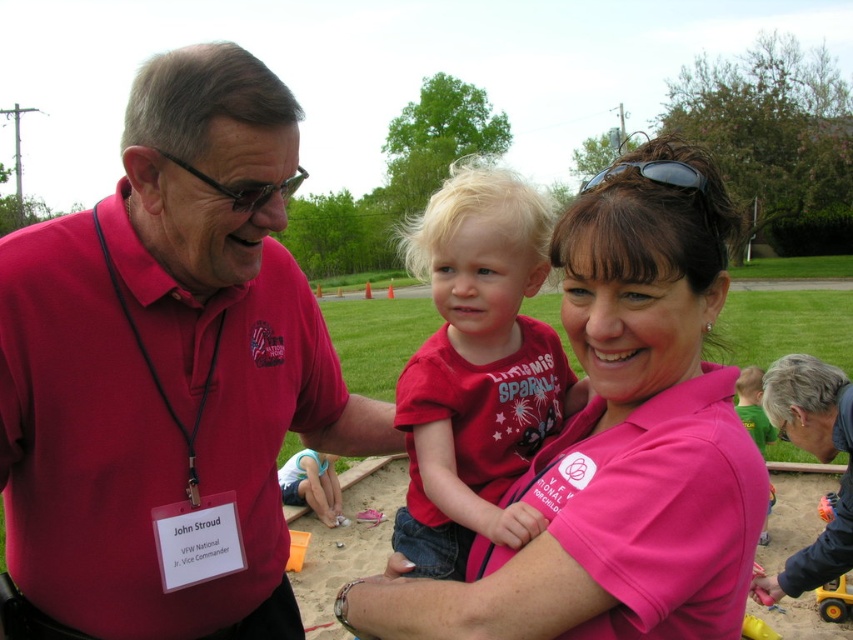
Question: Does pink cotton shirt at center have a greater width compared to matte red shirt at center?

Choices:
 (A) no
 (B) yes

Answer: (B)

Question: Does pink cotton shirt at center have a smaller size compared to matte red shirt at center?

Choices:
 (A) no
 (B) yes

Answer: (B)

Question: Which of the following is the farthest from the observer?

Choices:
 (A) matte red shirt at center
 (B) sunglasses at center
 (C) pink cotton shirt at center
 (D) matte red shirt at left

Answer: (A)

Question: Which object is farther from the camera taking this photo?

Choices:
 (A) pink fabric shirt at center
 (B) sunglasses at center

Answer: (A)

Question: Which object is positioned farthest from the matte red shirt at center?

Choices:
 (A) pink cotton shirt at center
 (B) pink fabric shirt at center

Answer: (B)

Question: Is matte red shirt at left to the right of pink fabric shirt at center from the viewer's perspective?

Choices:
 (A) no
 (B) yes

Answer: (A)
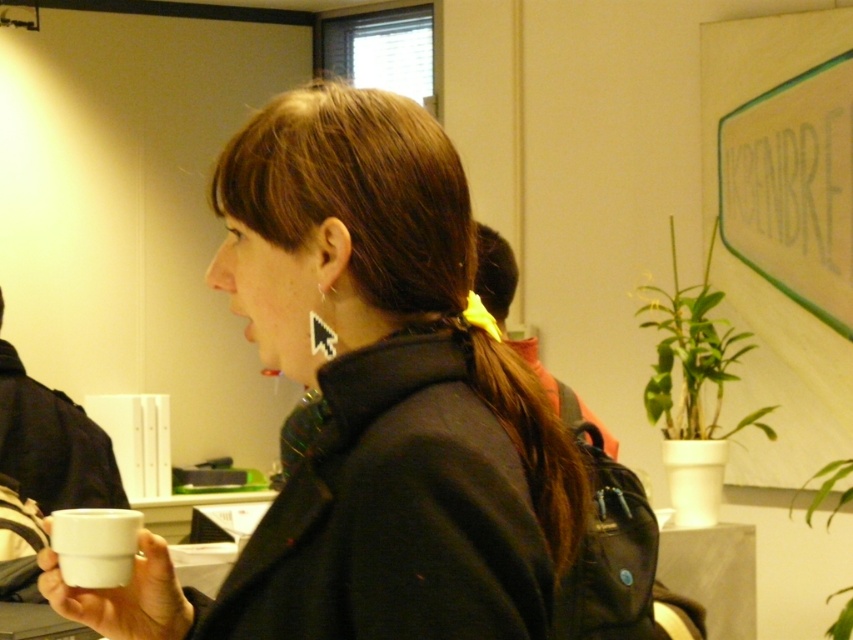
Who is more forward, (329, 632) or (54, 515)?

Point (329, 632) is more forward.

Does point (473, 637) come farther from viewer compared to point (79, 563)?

########################################

ACTION ITEM:
Pick out each line in the items above that contains the word "left", and copy those lines.

EXERCISE ANSWER:
 (D) matte red shirt at left
Question: Is matte red shirt at left to the right of pink fabric shirt at center from the viewer's perspective?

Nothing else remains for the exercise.